◆ Source material
···
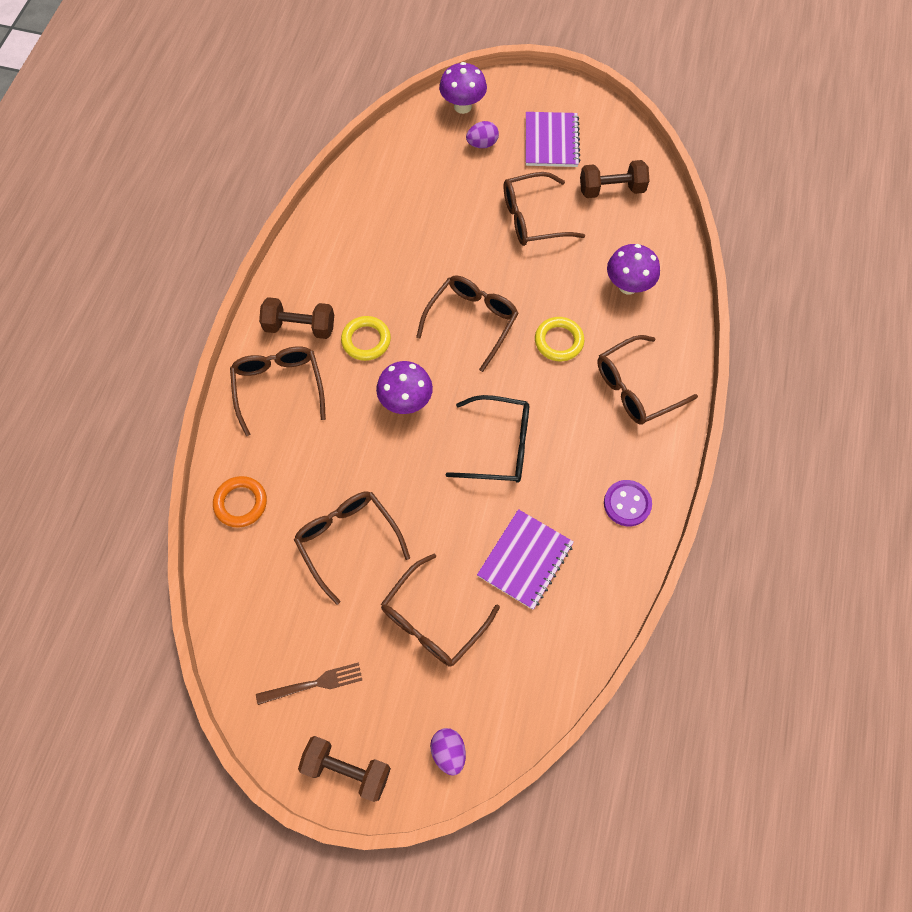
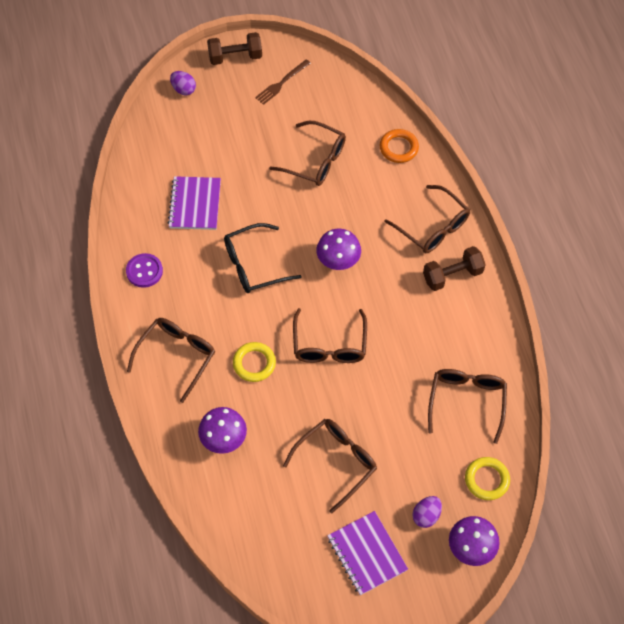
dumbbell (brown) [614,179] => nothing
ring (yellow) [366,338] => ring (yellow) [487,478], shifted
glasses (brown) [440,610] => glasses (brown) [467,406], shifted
···
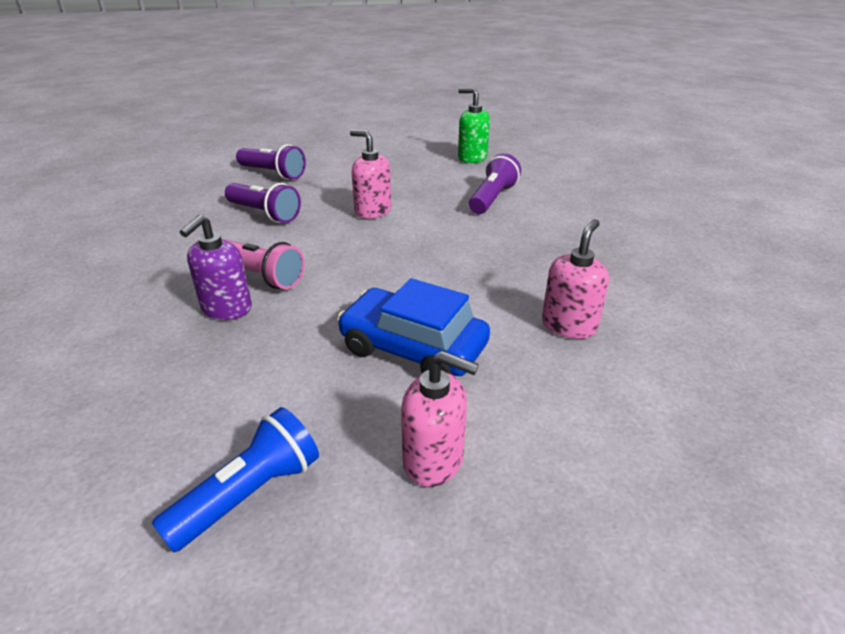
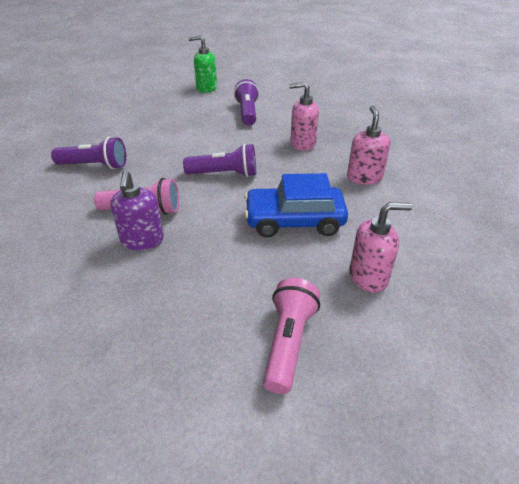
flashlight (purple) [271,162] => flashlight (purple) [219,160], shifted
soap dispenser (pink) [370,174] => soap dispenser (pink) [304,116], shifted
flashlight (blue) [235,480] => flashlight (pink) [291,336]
···
◆ Your goal
Please copy, exactly and with nothing else, the lines above beginning at the line that has "ring (yellow) [366,338]" and ending with the line that has "glasses (brown) [440,610]".

◆ Answer section
ring (yellow) [366,338] => ring (yellow) [487,478], shifted
glasses (brown) [440,610] => glasses (brown) [467,406], shifted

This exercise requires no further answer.